■ **Work instructions**
The records appear below. Set down exactly each line from the one that contains "tape (no. 1" through the last, both included.

╭─ Listed entries

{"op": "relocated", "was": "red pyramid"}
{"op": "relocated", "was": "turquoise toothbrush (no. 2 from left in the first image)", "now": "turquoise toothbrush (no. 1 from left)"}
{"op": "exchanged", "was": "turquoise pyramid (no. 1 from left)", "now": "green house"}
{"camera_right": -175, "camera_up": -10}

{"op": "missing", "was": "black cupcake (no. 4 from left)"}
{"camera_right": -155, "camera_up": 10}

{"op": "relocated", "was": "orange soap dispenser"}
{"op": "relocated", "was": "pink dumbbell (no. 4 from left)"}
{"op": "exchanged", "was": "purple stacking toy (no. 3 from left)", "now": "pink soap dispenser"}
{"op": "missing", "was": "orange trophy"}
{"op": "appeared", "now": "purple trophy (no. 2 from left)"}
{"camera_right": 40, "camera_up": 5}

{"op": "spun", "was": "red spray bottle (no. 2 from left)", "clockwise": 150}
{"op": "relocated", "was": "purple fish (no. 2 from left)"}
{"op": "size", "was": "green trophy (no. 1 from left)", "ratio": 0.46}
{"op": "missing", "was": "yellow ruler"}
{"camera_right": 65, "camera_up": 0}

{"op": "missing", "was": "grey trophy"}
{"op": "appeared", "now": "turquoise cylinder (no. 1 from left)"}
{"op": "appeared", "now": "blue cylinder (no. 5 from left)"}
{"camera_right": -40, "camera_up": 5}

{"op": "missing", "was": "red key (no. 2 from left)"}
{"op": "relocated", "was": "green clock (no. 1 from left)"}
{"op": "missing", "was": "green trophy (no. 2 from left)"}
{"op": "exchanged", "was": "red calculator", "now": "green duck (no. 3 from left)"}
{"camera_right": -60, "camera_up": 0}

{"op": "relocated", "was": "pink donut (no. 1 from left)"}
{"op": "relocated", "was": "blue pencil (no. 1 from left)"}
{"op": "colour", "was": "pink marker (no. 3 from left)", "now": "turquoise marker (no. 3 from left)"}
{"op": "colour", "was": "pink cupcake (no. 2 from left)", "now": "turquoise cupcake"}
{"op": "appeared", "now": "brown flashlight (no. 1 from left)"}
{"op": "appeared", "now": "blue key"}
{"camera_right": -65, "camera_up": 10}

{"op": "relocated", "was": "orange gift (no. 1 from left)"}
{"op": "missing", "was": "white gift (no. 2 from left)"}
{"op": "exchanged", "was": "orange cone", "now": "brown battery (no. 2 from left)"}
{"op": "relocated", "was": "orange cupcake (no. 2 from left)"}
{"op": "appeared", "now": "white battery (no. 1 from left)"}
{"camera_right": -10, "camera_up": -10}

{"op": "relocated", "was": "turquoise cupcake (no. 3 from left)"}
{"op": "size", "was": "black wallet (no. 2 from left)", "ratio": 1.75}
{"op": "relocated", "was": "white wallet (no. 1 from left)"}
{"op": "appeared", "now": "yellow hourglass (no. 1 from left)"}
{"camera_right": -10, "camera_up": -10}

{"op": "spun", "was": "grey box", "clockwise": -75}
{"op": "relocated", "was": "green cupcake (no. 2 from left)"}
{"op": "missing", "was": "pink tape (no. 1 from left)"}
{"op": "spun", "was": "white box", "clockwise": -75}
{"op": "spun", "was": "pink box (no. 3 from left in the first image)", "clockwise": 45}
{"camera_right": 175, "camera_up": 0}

╰─

■ **Solution to this exercise**
{"op": "missing", "was": "pink tape (no. 1 from left)"}
{"op": "spun", "was": "white box", "clockwise": -75}
{"op": "spun", "was": "pink box (no. 3 from left in the first image)", "clockwise": 45}
{"camera_right": 175, "camera_up": 0}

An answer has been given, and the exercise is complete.